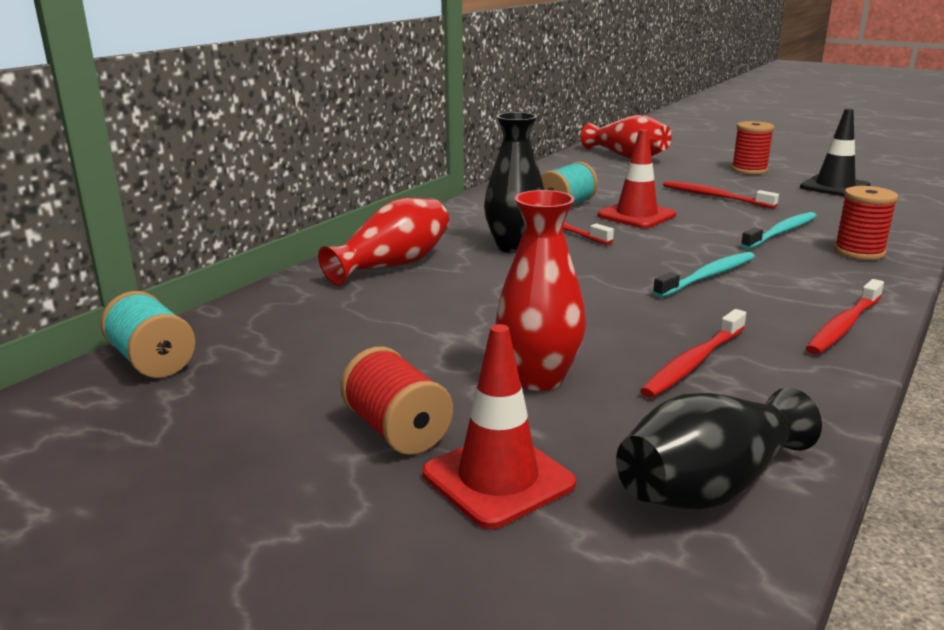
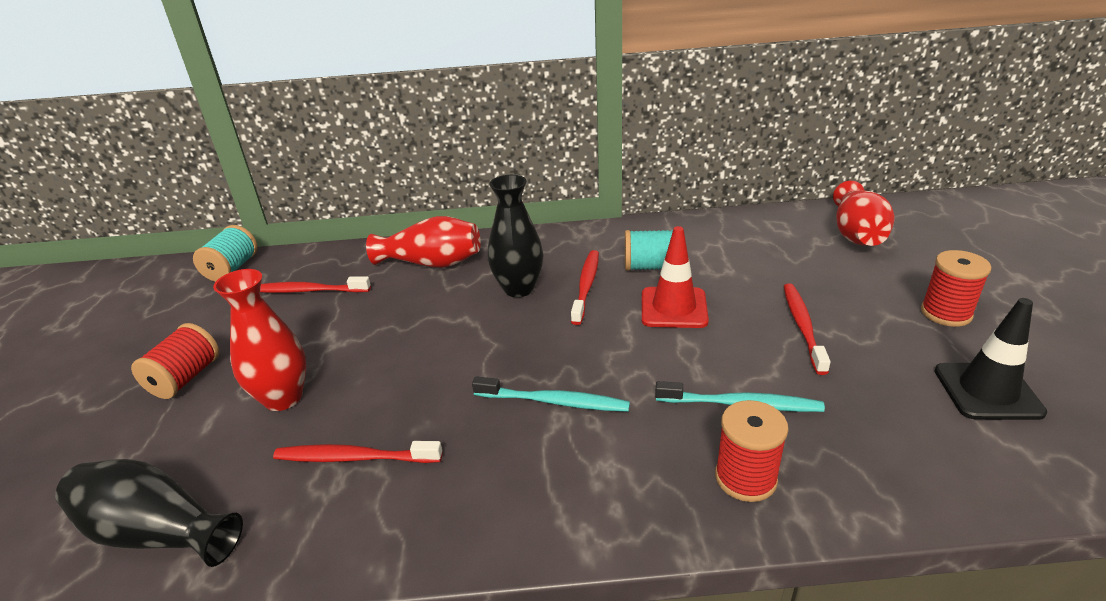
camera: 55 degrees right, 10 degrees up
(498, 479) = (140, 439): red traffic cone -> none
(843, 326) = (504, 523): red toothbrush -> red toothbrush (308, 291)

Directions for this task:
Output the full listing verbatim; pictures stay out.

Reply to the task:
camera: 55 degrees right, 10 degrees up
(498, 479) = (140, 439): red traffic cone -> none
(843, 326) = (504, 523): red toothbrush -> red toothbrush (308, 291)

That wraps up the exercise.